Task to complete: Exactly the line with "pink circle at" and the lines that follow it, through the closing line of the entries, should be restated, with nothing left out or added.

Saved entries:
********

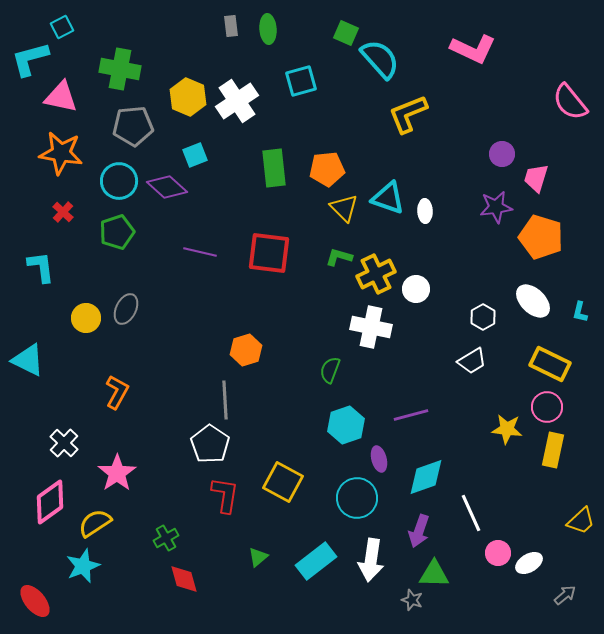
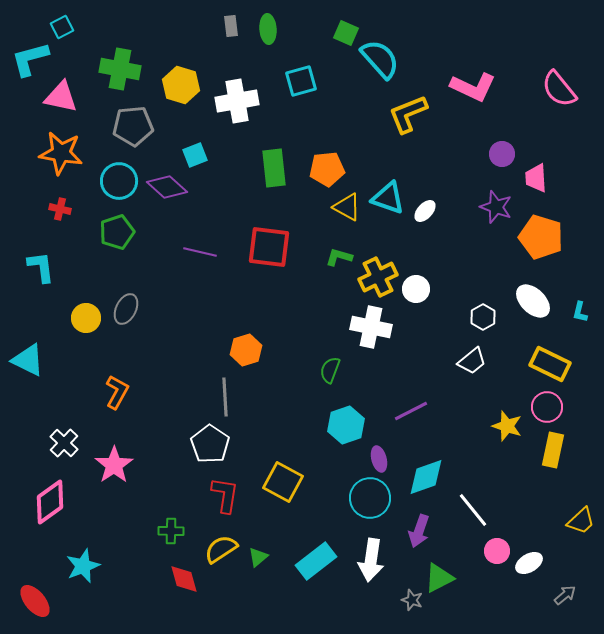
pink L-shape at (473, 49): moved 38 px down
yellow hexagon at (188, 97): moved 7 px left, 12 px up; rotated 6 degrees counterclockwise
white cross at (237, 101): rotated 24 degrees clockwise
pink semicircle at (570, 102): moved 11 px left, 13 px up
pink trapezoid at (536, 178): rotated 20 degrees counterclockwise
purple star at (496, 207): rotated 28 degrees clockwise
yellow triangle at (344, 208): moved 3 px right, 1 px up; rotated 16 degrees counterclockwise
white ellipse at (425, 211): rotated 45 degrees clockwise
red cross at (63, 212): moved 3 px left, 3 px up; rotated 30 degrees counterclockwise
red square at (269, 253): moved 6 px up
yellow cross at (376, 274): moved 2 px right, 3 px down
white trapezoid at (472, 361): rotated 8 degrees counterclockwise
gray line at (225, 400): moved 3 px up
purple line at (411, 415): moved 4 px up; rotated 12 degrees counterclockwise
yellow star at (507, 429): moved 3 px up; rotated 12 degrees clockwise
pink star at (117, 473): moved 3 px left, 8 px up
cyan circle at (357, 498): moved 13 px right
white line at (471, 513): moved 2 px right, 3 px up; rotated 15 degrees counterclockwise
yellow semicircle at (95, 523): moved 126 px right, 26 px down
green cross at (166, 538): moved 5 px right, 7 px up; rotated 30 degrees clockwise
pink circle at (498, 553): moved 1 px left, 2 px up
green triangle at (434, 574): moved 5 px right, 4 px down; rotated 28 degrees counterclockwise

********

Result for this exercise:
pink circle at (498, 553): moved 1 px left, 2 px up
green triangle at (434, 574): moved 5 px right, 4 px down; rotated 28 degrees counterclockwise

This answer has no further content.